■ Given entries ■
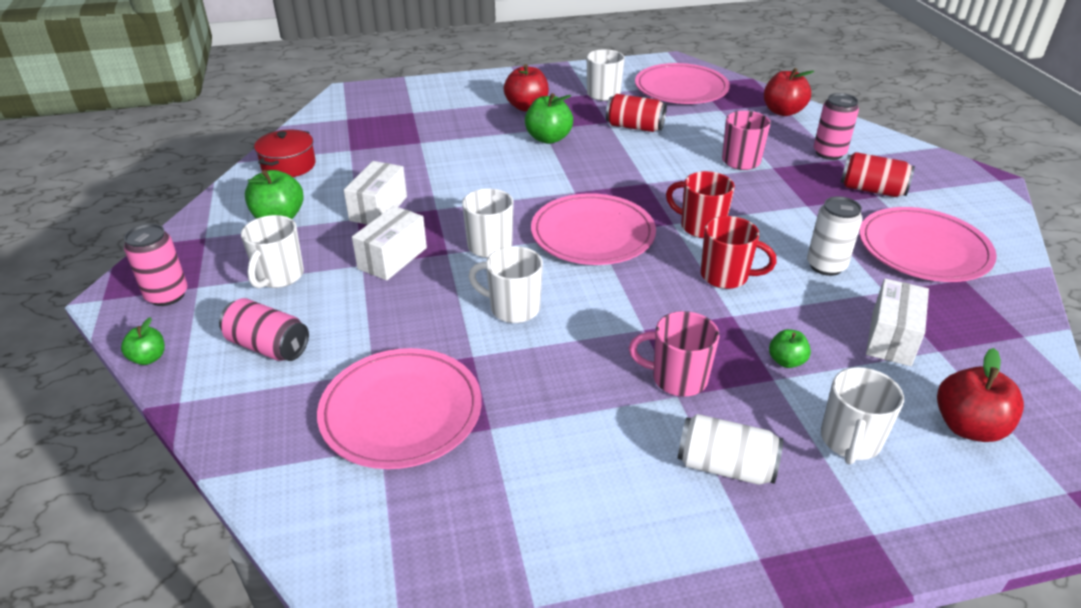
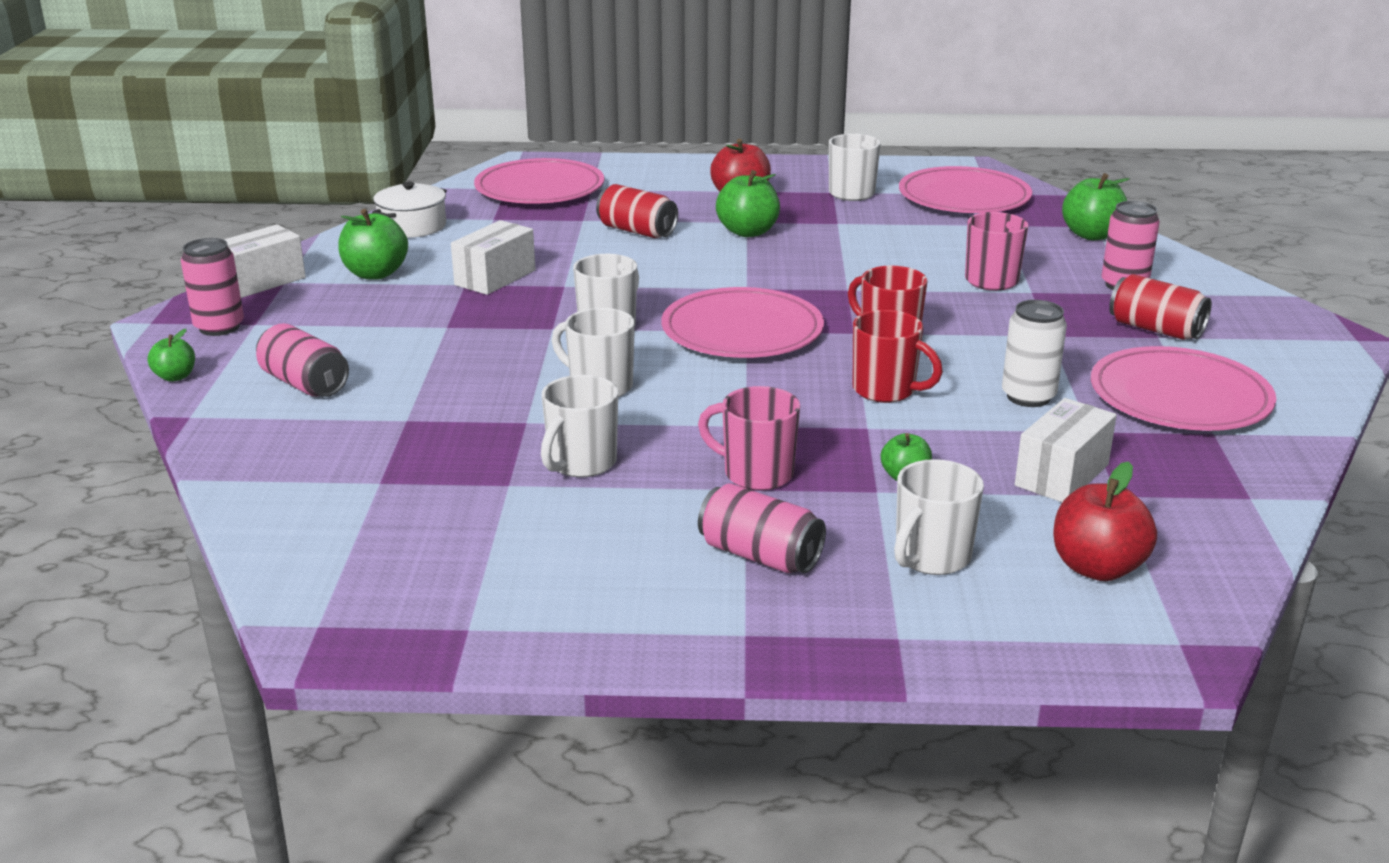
camera: 15 degrees right, 10 degrees down
white mug [241,215,304,288] -> white mug moved to [541,375,618,478]
red pot [254,130,316,177] -> white pot [372,181,447,238]
pink plate [317,348,482,469] -> pink plate moved to [474,158,604,204]
white box [352,206,427,281] -> white box moved to [224,225,306,298]
red can [606,94,667,132] -> red can moved to [596,184,678,238]
white can [678,414,783,485] -> pink can [698,483,826,573]
red apple [764,68,814,116] -> green apple [1062,173,1129,240]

■ Directive ■
Reproduce all the material exactly, omitting images.

■ Answer to the problem ■
camera: 15 degrees right, 10 degrees down
white mug [241,215,304,288] -> white mug moved to [541,375,618,478]
red pot [254,130,316,177] -> white pot [372,181,447,238]
pink plate [317,348,482,469] -> pink plate moved to [474,158,604,204]
white box [352,206,427,281] -> white box moved to [224,225,306,298]
red can [606,94,667,132] -> red can moved to [596,184,678,238]
white can [678,414,783,485] -> pink can [698,483,826,573]
red apple [764,68,814,116] -> green apple [1062,173,1129,240]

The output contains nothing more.